• _EXERCISE AIM_
Work out how many lines in the material beneath contain "headphones". Give only that number.

(MATERIAL FOR THIS EXERCISE Opens)

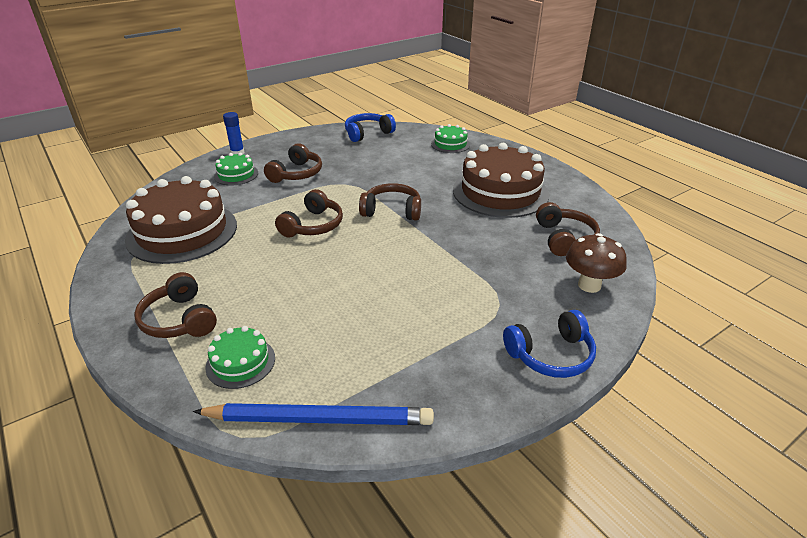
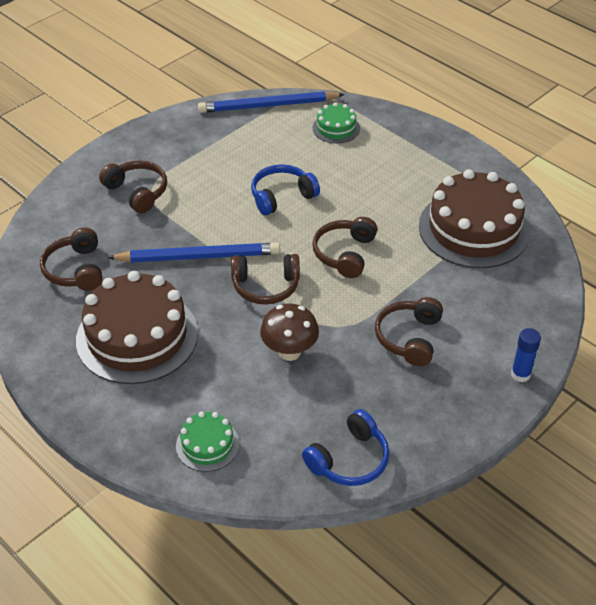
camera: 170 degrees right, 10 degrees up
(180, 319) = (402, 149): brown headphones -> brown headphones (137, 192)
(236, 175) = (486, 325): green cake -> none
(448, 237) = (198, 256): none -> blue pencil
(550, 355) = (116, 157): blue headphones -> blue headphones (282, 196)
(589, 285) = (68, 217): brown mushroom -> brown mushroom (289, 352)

(MATERIAL FOR THIS EXERCISE Closes)

• _ANSWER SECTION_
2